Counting task data
_ _ _
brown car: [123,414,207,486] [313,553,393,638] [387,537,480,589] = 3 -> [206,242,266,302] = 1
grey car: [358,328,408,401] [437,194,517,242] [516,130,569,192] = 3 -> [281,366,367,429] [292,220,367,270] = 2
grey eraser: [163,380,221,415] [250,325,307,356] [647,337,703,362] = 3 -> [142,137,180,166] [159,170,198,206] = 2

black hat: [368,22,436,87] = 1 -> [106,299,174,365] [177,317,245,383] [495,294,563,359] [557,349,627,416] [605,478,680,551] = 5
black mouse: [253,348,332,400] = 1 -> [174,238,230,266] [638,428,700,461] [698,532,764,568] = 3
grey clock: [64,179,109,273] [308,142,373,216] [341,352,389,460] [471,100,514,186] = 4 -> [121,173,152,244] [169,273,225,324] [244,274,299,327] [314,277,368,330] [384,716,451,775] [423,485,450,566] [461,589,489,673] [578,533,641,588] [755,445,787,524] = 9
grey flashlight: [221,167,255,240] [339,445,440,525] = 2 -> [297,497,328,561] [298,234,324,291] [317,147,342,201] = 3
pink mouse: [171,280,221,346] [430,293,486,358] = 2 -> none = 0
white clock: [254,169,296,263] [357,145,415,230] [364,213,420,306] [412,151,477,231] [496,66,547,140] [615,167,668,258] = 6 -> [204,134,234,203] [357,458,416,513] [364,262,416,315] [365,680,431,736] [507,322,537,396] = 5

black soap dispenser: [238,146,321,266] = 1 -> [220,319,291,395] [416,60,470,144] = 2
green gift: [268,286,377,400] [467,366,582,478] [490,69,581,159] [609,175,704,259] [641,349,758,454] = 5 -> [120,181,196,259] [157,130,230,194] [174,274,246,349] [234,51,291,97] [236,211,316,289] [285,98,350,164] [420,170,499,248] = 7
_ _ _
WORK INSTRUCTIONS: Whatever appears in the lines above should be copied exactly.

COMPLETED EXERCISE:
brown car: [123,414,207,486] [313,553,393,638] [387,537,480,589] = 3 -> [206,242,266,302] = 1
grey car: [358,328,408,401] [437,194,517,242] [516,130,569,192] = 3 -> [281,366,367,429] [292,220,367,270] = 2
grey eraser: [163,380,221,415] [250,325,307,356] [647,337,703,362] = 3 -> [142,137,180,166] [159,170,198,206] = 2

black hat: [368,22,436,87] = 1 -> [106,299,174,365] [177,317,245,383] [495,294,563,359] [557,349,627,416] [605,478,680,551] = 5
black mouse: [253,348,332,400] = 1 -> [174,238,230,266] [638,428,700,461] [698,532,764,568] = 3
grey clock: [64,179,109,273] [308,142,373,216] [341,352,389,460] [471,100,514,186] = 4 -> [121,173,152,244] [169,273,225,324] [244,274,299,327] [314,277,368,330] [384,716,451,775] [423,485,450,566] [461,589,489,673] [578,533,641,588] [755,445,787,524] = 9
grey flashlight: [221,167,255,240] [339,445,440,525] = 2 -> [297,497,328,561] [298,234,324,291] [317,147,342,201] = 3
pink mouse: [171,280,221,346] [430,293,486,358] = 2 -> none = 0
white clock: [254,169,296,263] [357,145,415,230] [364,213,420,306] [412,151,477,231] [496,66,547,140] [615,167,668,258] = 6 -> [204,134,234,203] [357,458,416,513] [364,262,416,315] [365,680,431,736] [507,322,537,396] = 5

black soap dispenser: [238,146,321,266] = 1 -> [220,319,291,395] [416,60,470,144] = 2
green gift: [268,286,377,400] [467,366,582,478] [490,69,581,159] [609,175,704,259] [641,349,758,454] = 5 -> [120,181,196,259] [157,130,230,194] [174,274,246,349] [234,51,291,97] [236,211,316,289] [285,98,350,164] [420,170,499,248] = 7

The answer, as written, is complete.